_Work instruction_
Start to finish, print the data below exactly, without the images.

== Source data

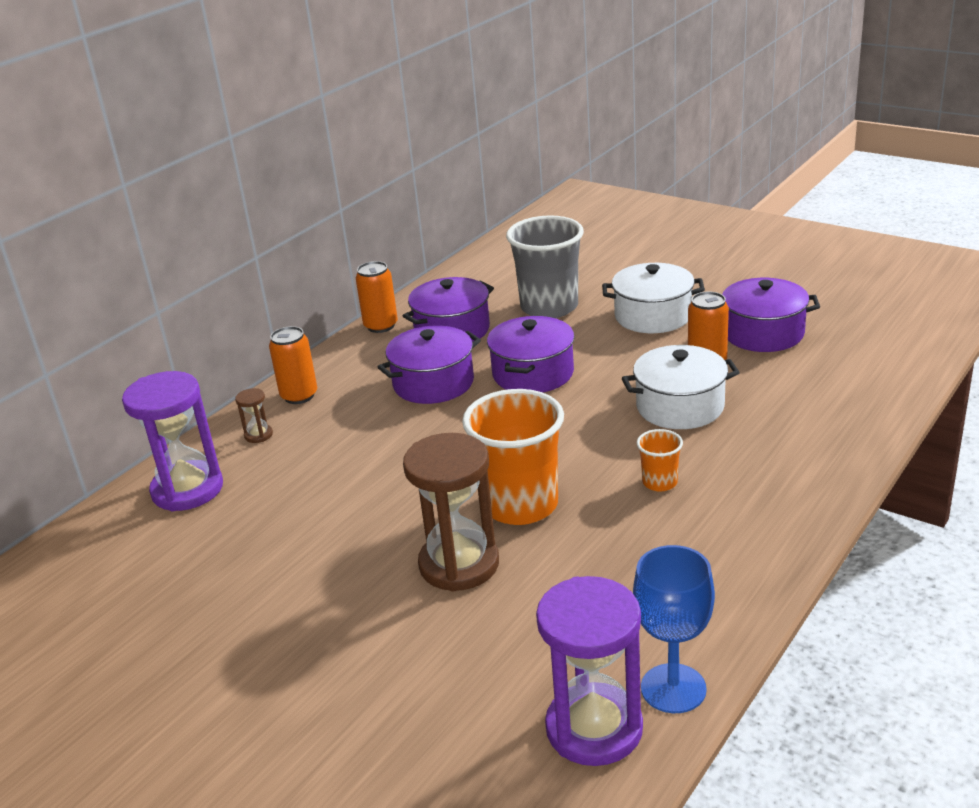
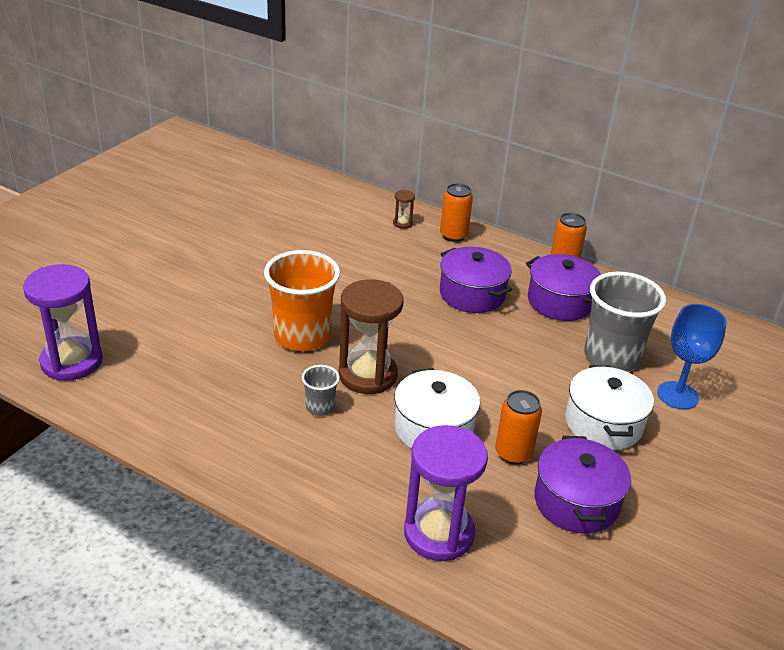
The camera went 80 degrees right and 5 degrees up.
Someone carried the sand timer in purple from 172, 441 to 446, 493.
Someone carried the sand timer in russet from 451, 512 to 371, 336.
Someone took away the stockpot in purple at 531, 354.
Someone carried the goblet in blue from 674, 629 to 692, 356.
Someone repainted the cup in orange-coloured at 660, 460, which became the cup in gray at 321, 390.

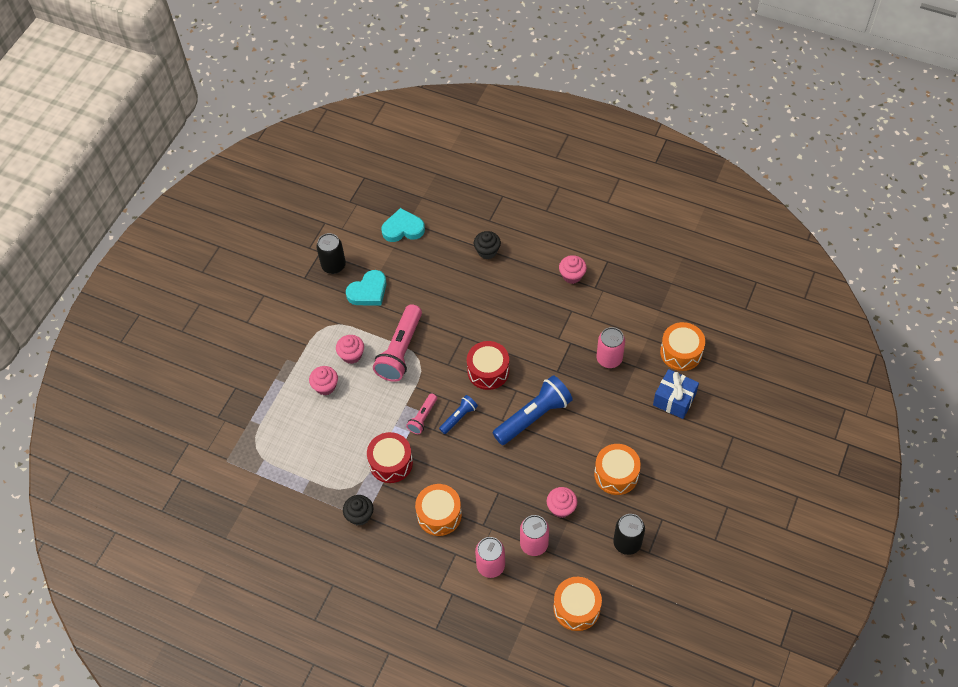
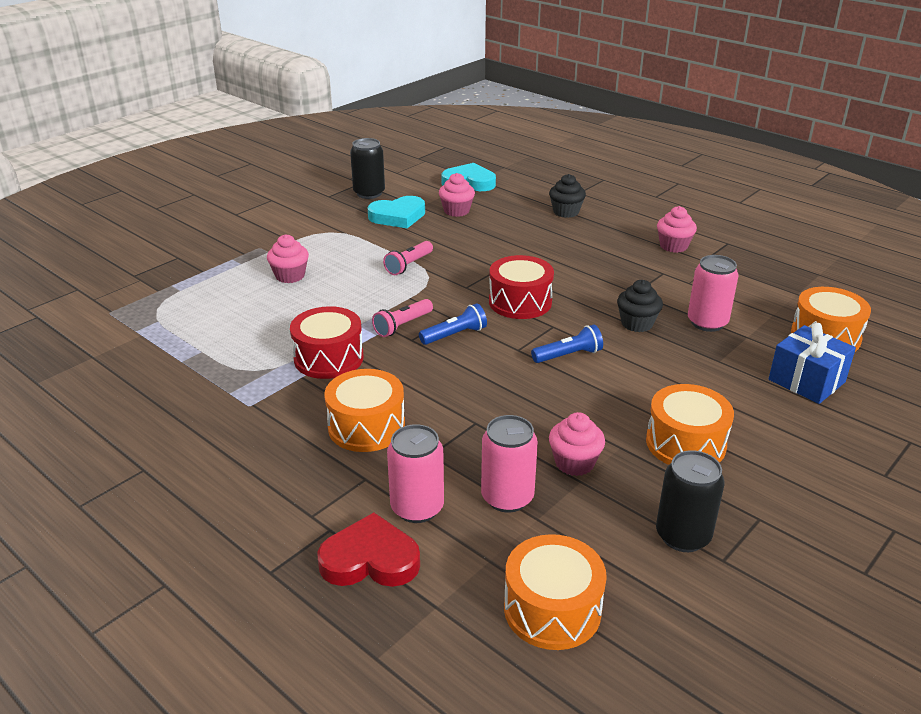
The camera went 15 degrees right and 25 degrees down.
Someone carried the cupcake in rosy from 350, 349 to 457, 195.
Someone carried the cupcake in black from 358, 510 to 640, 306.
Someone scaled the torch in rosy at 397, 343 by 0.52.
Someone scaled the torch in blue at 532, 410 by 0.52.
Someone put down the heart in crimson at 368, 549.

====

_Result for this task_
The camera went 80 degrees right and 5 degrees up.
Someone carried the sand timer in purple from 172, 441 to 446, 493.
Someone carried the sand timer in russet from 451, 512 to 371, 336.
Someone took away the stockpot in purple at 531, 354.
Someone carried the goblet in blue from 674, 629 to 692, 356.
Someone repainted the cup in orange-coloured at 660, 460, which became the cup in gray at 321, 390.

The camera went 15 degrees right and 25 degrees down.
Someone carried the cupcake in rosy from 350, 349 to 457, 195.
Someone carried the cupcake in black from 358, 510 to 640, 306.
Someone scaled the torch in rosy at 397, 343 by 0.52.
Someone scaled the torch in blue at 532, 410 by 0.52.
Someone put down the heart in crimson at 368, 549.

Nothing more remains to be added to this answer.